- **Work required**
Some lines in the entries contain the word "none". Copy all of them.

- **Data section**
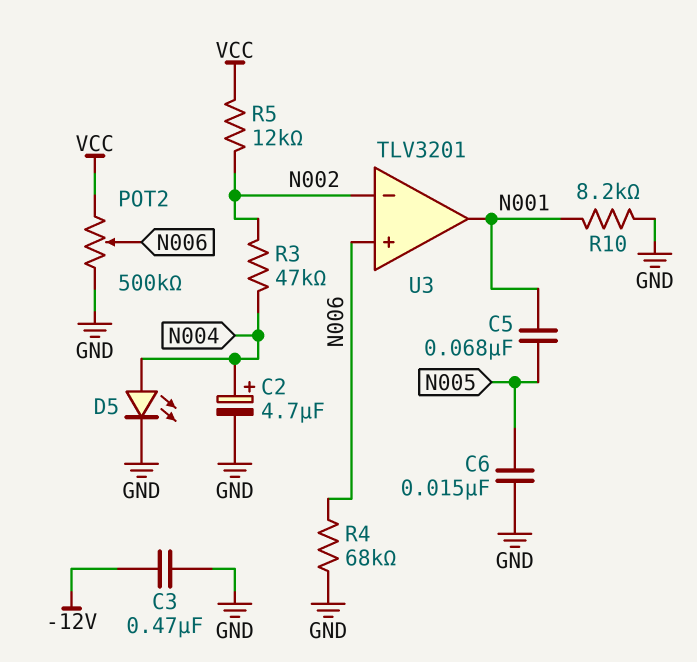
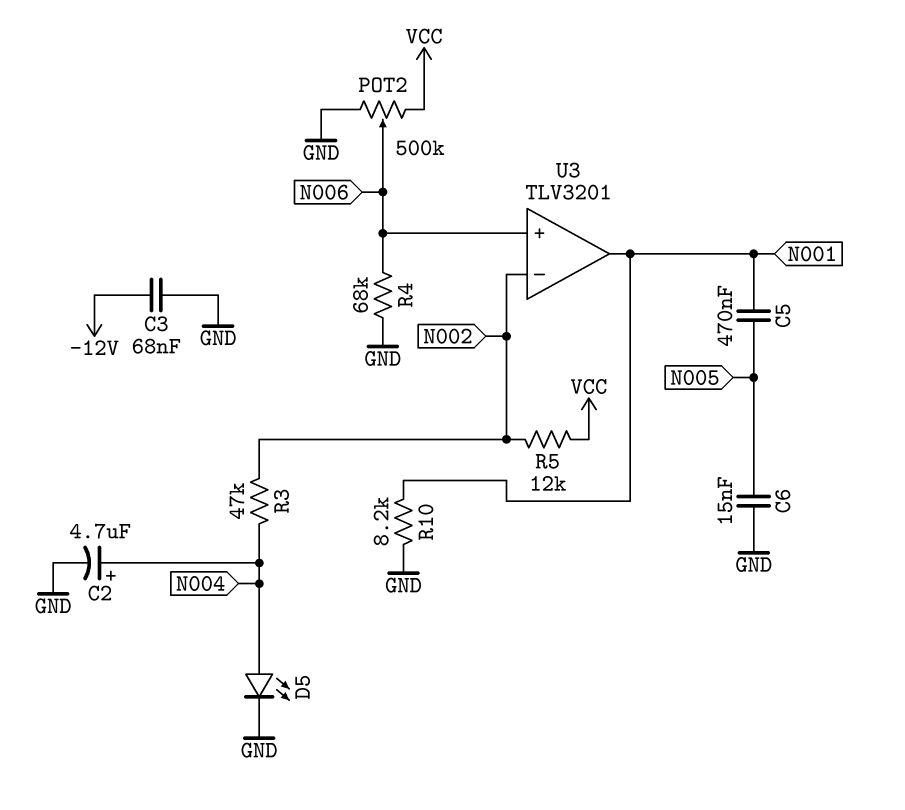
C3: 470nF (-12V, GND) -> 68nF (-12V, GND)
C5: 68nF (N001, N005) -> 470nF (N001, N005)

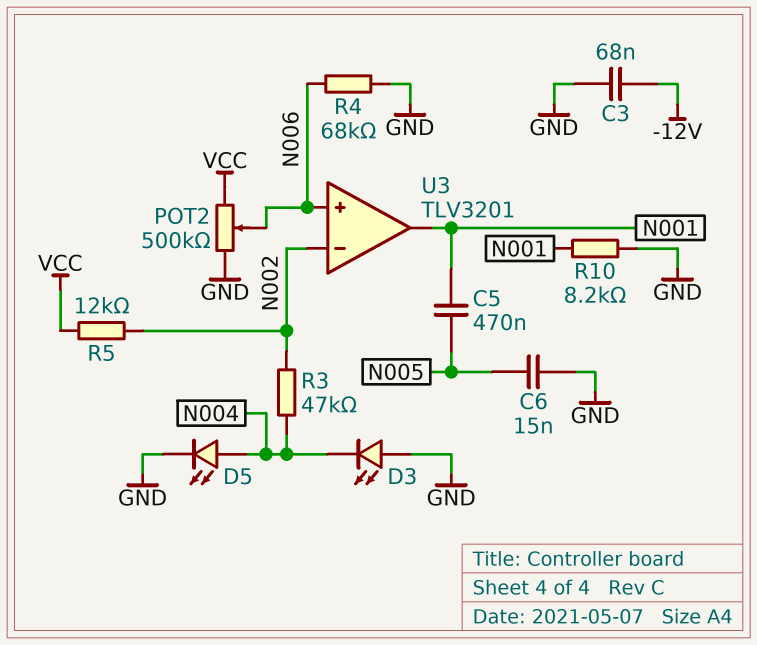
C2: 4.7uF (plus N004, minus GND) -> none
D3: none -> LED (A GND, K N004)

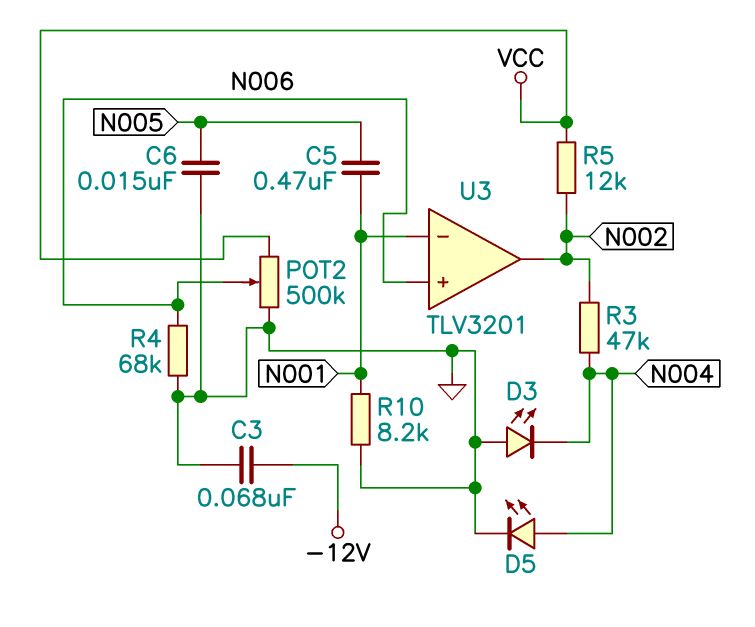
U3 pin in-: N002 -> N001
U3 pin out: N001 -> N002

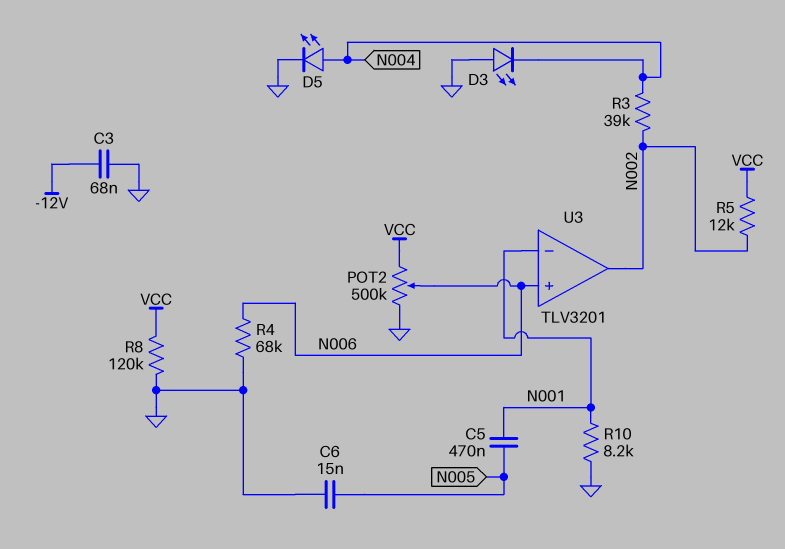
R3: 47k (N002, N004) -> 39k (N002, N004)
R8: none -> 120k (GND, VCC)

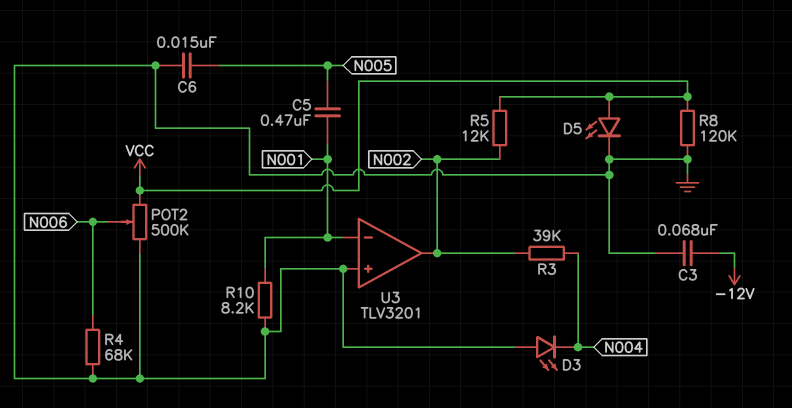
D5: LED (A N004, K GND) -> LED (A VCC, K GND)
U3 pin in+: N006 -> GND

- **Task output**
C2: 4.7uF (plus N004, minus GND) -> none
D3: none -> LED (A GND, K N004)
R8: none -> 120k (GND, VCC)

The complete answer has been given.